Data:
== Segment start ==

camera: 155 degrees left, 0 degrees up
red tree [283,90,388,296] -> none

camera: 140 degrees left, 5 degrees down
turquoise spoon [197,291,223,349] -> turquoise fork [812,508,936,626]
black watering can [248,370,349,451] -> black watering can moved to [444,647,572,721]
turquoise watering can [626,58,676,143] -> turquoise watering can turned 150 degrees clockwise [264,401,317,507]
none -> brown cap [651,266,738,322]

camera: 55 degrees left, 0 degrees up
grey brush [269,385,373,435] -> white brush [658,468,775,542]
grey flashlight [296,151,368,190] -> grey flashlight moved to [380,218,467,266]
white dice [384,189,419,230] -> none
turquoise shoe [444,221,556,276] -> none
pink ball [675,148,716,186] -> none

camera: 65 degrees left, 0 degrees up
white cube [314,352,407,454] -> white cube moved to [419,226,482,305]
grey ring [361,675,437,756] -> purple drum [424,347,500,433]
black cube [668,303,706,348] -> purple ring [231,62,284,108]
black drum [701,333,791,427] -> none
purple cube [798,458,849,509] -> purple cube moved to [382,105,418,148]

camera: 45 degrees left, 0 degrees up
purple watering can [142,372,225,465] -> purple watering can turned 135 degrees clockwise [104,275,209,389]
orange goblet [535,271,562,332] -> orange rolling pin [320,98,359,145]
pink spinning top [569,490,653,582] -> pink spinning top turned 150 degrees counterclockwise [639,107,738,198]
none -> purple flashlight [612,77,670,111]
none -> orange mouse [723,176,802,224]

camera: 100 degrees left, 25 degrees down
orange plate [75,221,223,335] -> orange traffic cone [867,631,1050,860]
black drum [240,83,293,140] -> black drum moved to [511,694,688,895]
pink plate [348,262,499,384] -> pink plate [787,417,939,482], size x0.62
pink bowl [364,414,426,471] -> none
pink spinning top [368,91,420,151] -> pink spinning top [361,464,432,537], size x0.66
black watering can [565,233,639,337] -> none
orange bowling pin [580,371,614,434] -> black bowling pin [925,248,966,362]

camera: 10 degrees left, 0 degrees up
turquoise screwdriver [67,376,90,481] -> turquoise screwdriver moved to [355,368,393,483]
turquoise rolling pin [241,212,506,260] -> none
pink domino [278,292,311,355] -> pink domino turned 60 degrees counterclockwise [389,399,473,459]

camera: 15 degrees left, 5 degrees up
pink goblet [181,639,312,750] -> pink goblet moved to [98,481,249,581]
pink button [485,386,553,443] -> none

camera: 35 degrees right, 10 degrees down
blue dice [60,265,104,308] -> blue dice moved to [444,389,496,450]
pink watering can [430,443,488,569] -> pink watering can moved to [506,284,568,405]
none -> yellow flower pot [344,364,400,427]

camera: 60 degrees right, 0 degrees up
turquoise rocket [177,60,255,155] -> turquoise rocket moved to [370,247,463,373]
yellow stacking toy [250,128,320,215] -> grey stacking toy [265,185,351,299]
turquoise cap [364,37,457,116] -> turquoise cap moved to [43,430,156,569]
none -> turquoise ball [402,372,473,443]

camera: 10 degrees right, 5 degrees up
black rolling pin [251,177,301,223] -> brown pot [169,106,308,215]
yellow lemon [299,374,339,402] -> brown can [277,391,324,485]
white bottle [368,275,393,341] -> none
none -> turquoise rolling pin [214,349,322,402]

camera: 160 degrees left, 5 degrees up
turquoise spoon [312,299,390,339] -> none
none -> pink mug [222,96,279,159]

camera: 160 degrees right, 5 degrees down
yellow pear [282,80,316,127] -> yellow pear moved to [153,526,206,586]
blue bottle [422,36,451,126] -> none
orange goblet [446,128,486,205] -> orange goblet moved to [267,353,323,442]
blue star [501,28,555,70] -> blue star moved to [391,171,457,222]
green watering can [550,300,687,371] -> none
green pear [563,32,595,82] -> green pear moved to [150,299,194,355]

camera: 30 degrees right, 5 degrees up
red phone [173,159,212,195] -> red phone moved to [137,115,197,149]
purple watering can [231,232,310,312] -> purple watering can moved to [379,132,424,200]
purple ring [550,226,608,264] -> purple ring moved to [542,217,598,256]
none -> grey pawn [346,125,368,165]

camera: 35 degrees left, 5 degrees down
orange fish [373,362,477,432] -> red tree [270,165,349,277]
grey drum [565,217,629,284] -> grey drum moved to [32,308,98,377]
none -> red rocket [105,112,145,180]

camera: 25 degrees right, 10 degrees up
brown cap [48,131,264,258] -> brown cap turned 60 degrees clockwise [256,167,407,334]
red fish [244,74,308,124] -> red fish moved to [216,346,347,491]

== Segment end ==

Activity: Reproduce word for word the material above, beginning with the line that contains "grey drum [565,217,629,284]" and ending with the line that contains "brown cap [48,131,264,258]".

The answer:
grey drum [565,217,629,284] -> grey drum moved to [32,308,98,377]
none -> red rocket [105,112,145,180]

camera: 25 degrees right, 10 degrees up
brown cap [48,131,264,258] -> brown cap turned 60 degrees clockwise [256,167,407,334]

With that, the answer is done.